(Exercise description) Would you please copy exactly the line with "orange mug: [253,164,311,218]" and all lines that follow it in the data below, through the last one?

Records from a data source:

------------------------

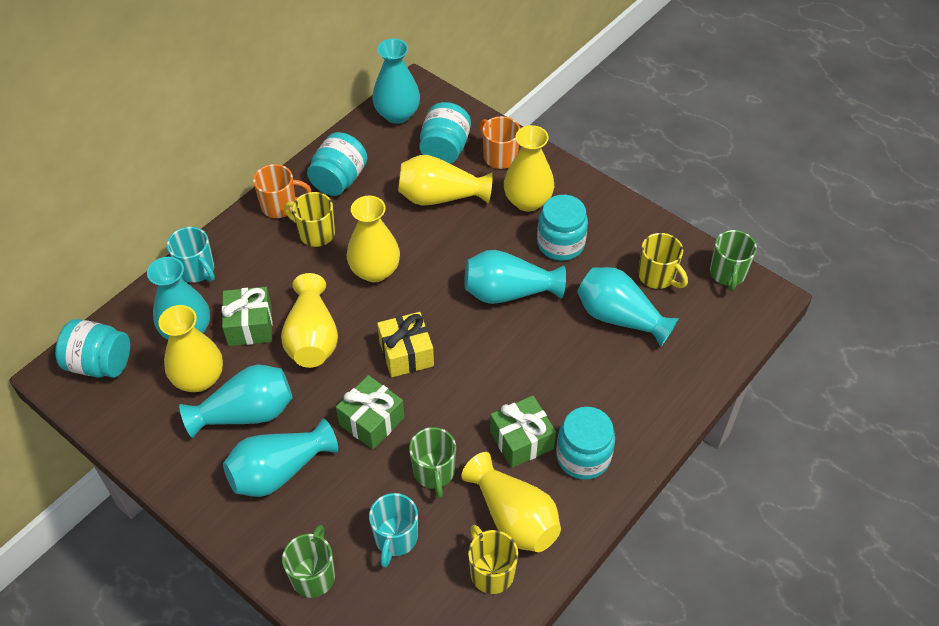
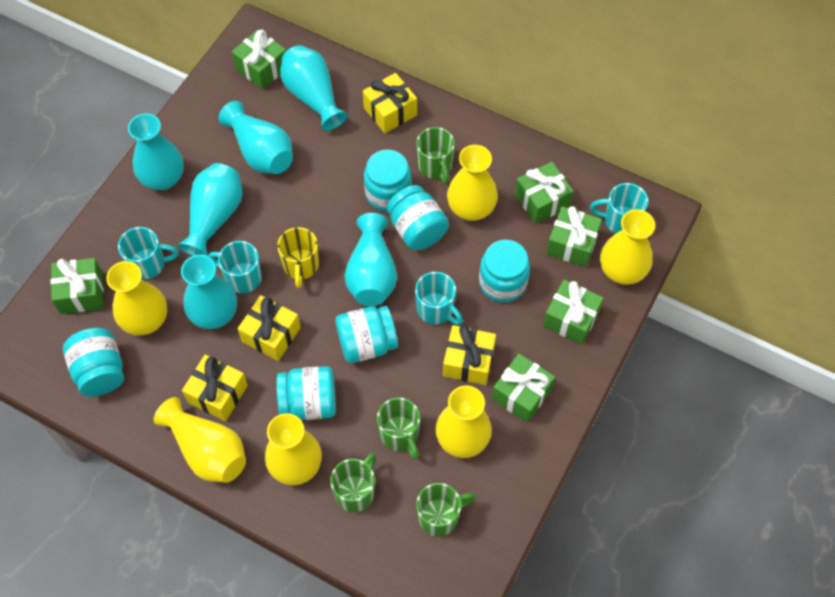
green gift: [222,287,273,346] [336,375,405,450] [490,395,556,468] = 3 -> [51,258,104,314] [232,29,286,90] [492,353,555,423] [515,162,574,224] [543,280,604,345] [546,206,602,267] = 6
green mug: [282,525,335,598] [409,427,456,499] [710,230,757,291] = 3 -> [330,453,376,512] [377,398,420,459] [416,127,455,184] [416,483,476,537] = 4
orange mug: [253,164,311,218] [479,116,520,169] = 2 -> none = 0
turquoise jar: [55,319,130,378] [307,132,367,196] [419,102,471,164] [537,195,588,261] [556,407,615,480] = 5 -> [63,328,124,397] [277,366,336,420] [335,306,398,363] [364,150,412,212] [387,185,449,250] [479,240,530,302] = 6
turquoise mug: [167,227,215,283] [369,493,418,568] = 2 -> [118,227,179,279] [208,241,262,293] [415,272,463,325] [590,183,648,233] = 4
yellow gift: [377,312,434,377] = 1 -> [182,355,248,421] [238,295,301,361] [363,73,417,133] [443,325,496,385] = 4
yellow mug: [284,192,335,247] [468,525,518,594] [638,233,688,289] = 3 -> [277,227,319,288] = 1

------------------------

(Written response)
orange mug: [253,164,311,218] [479,116,520,169] = 2 -> none = 0
turquoise jar: [55,319,130,378] [307,132,367,196] [419,102,471,164] [537,195,588,261] [556,407,615,480] = 5 -> [63,328,124,397] [277,366,336,420] [335,306,398,363] [364,150,412,212] [387,185,449,250] [479,240,530,302] = 6
turquoise mug: [167,227,215,283] [369,493,418,568] = 2 -> [118,227,179,279] [208,241,262,293] [415,272,463,325] [590,183,648,233] = 4
yellow gift: [377,312,434,377] = 1 -> [182,355,248,421] [238,295,301,361] [363,73,417,133] [443,325,496,385] = 4
yellow mug: [284,192,335,247] [468,525,518,594] [638,233,688,289] = 3 -> [277,227,319,288] = 1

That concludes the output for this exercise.